Modification records
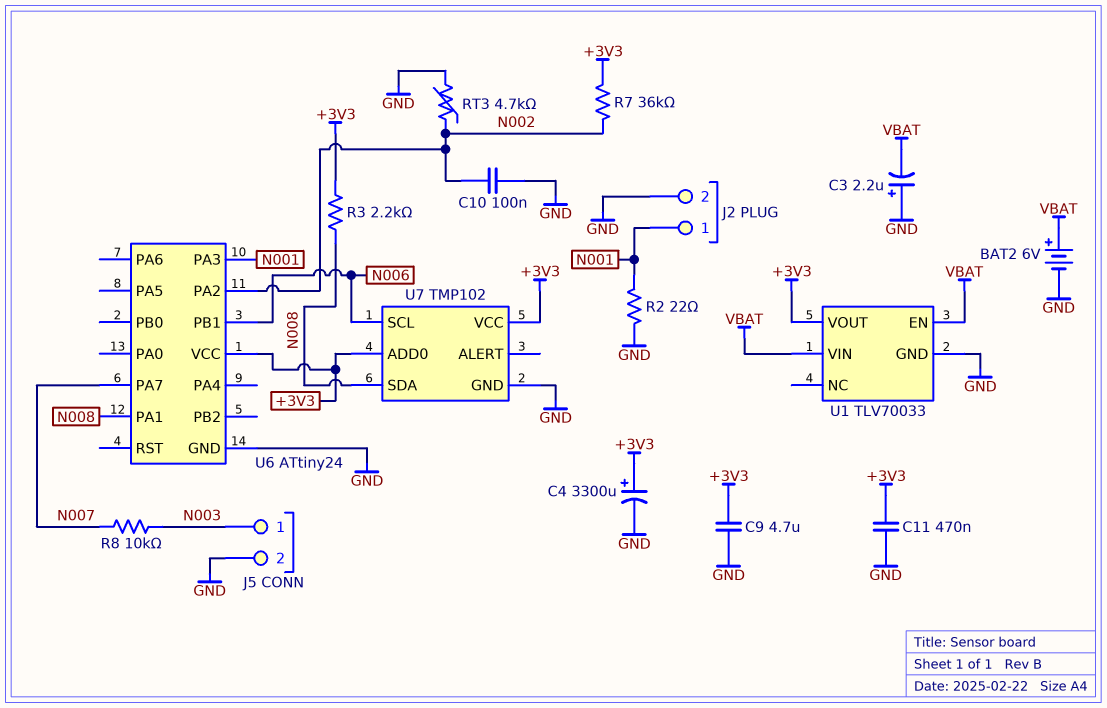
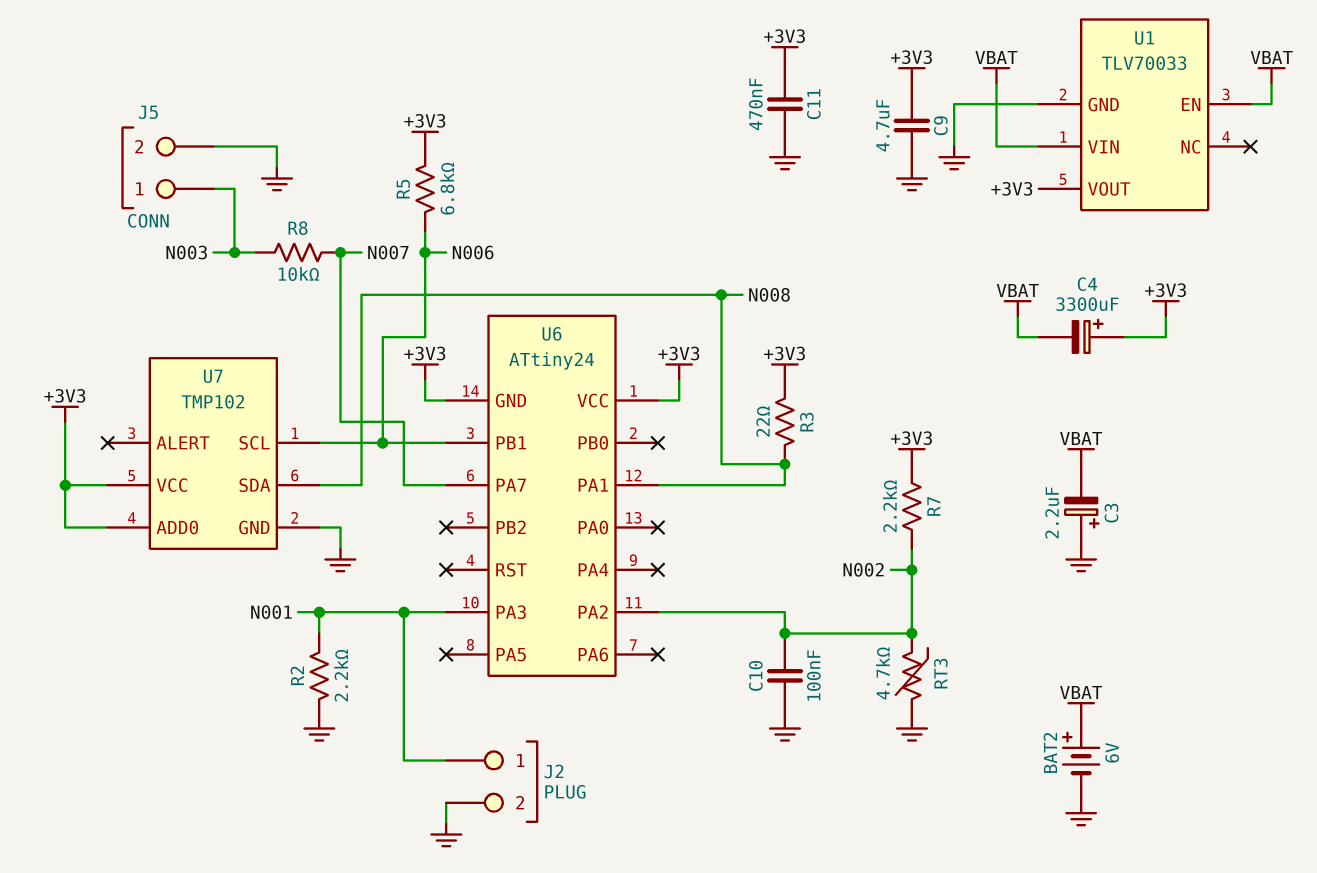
C4: 3300uF (plus +3V3, minus GND) -> 3300uF (plus +3V3, minus VBAT)
R2: 22 (GND, N001) -> 2.2k (GND, N001)
R3: 2.2k (+3V3, N008) -> 22 (+3V3, N008)
R5: none -> 6.8k (+3V3, N006)
R7: 36k (+3V3, N002) -> 2.2k (+3V3, N002)
U6 pin GND: GND -> +3V3

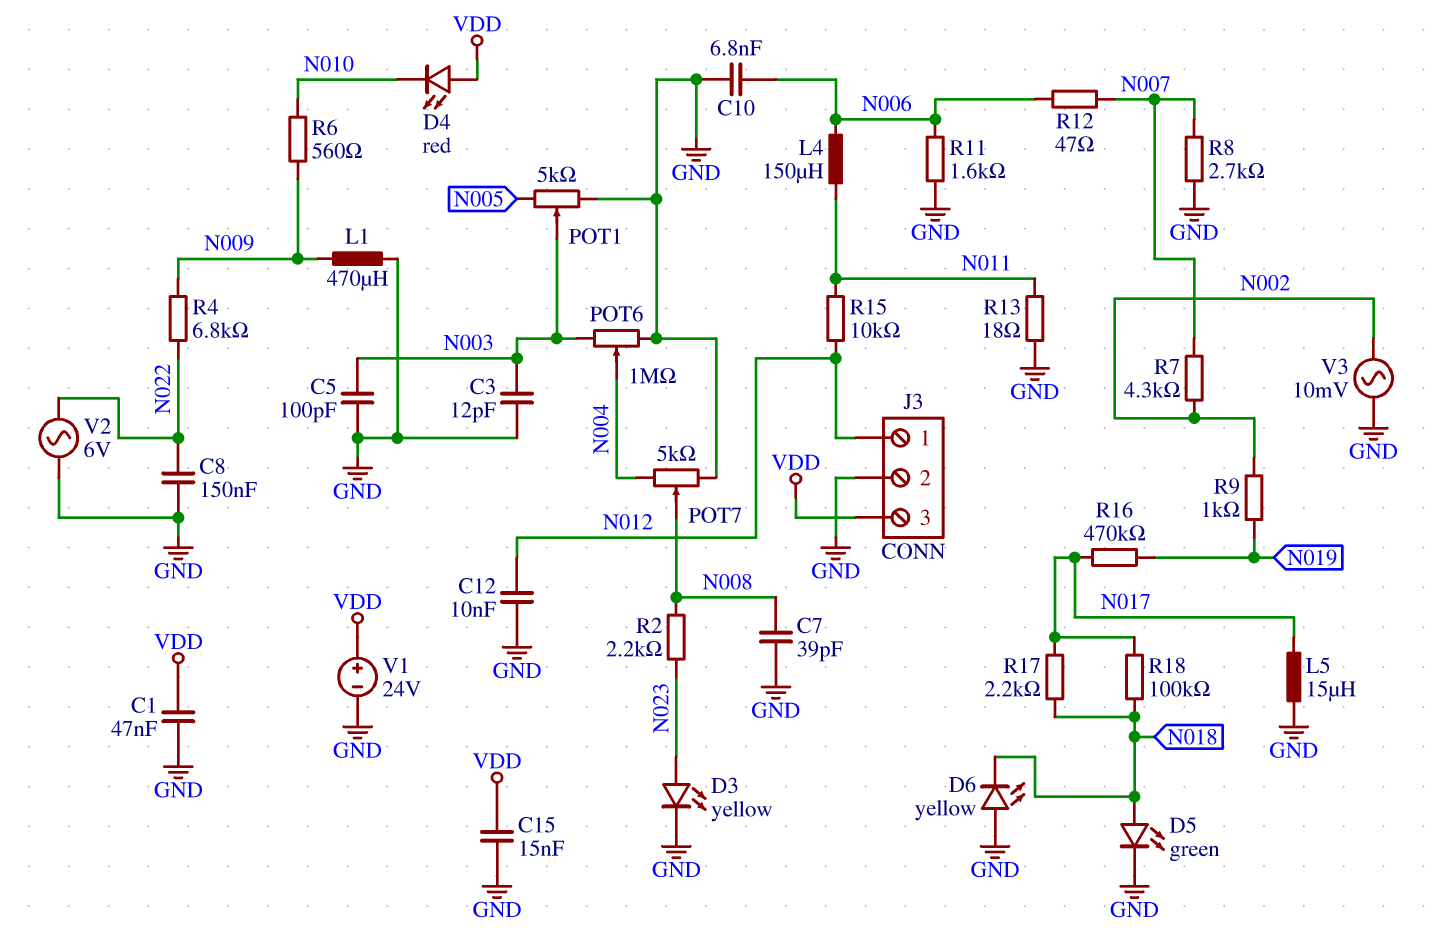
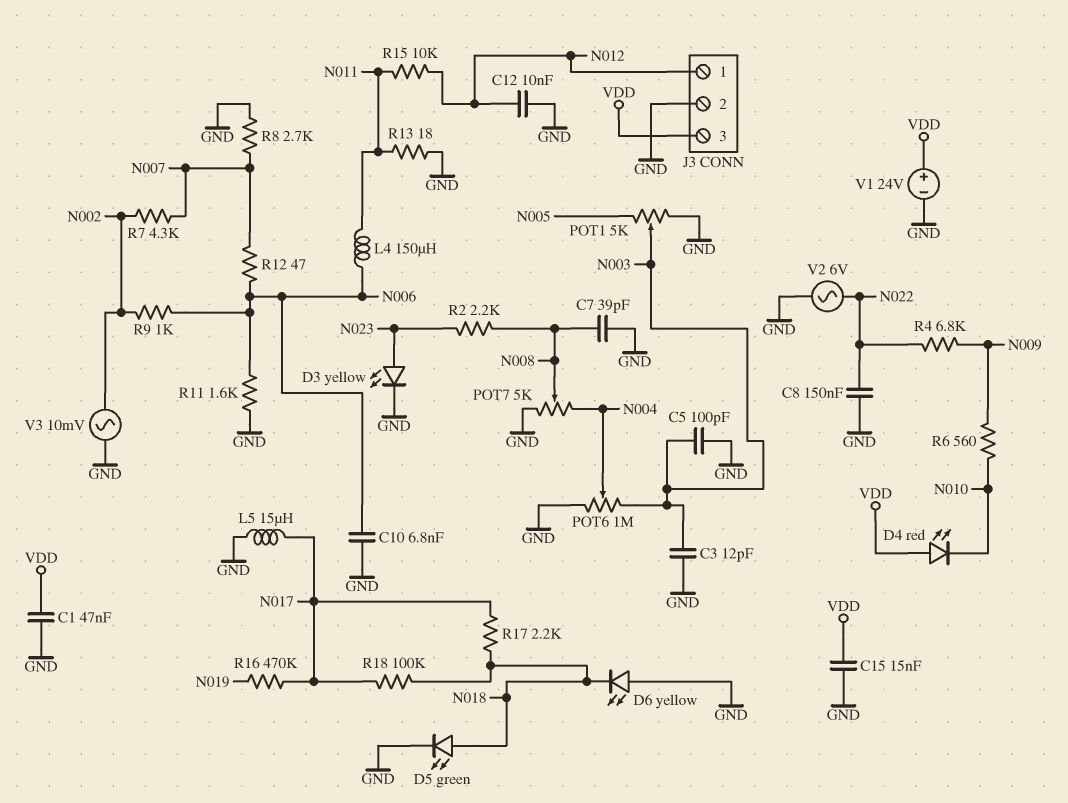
L1: 470uH (GND, N009) -> none
R9: 1k (N002, N019) -> 1k (N002, N006)

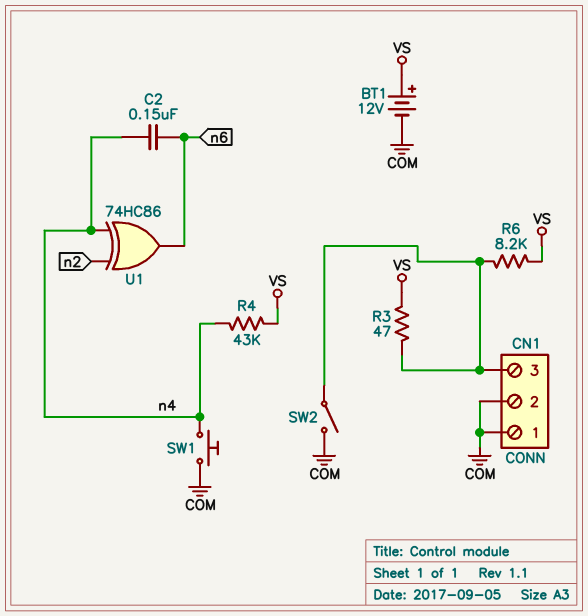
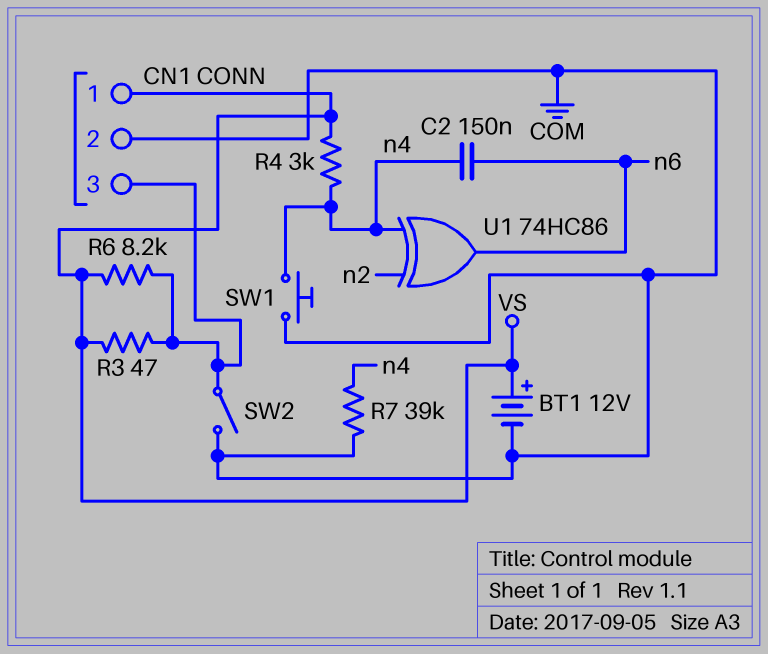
CN1 pin 1: COM -> VS
R4: 43k (VS, n4) -> 3k (VS, n4)
R7: none -> 39k (COM, n4)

== Problem ==
Pictures do not belong in your copy; restate word for word the lines from the one containing "R7: 36k (+3V3, N002) -> 2.2k (+3V3, N002)" through the last line of the records above.

== Written response ==
R7: 36k (+3V3, N002) -> 2.2k (+3V3, N002)
U6 pin GND: GND -> +3V3

L1: 470uH (GND, N009) -> none
R9: 1k (N002, N019) -> 1k (N002, N006)

CN1 pin 1: COM -> VS
R4: 43k (VS, n4) -> 3k (VS, n4)
R7: none -> 39k (COM, n4)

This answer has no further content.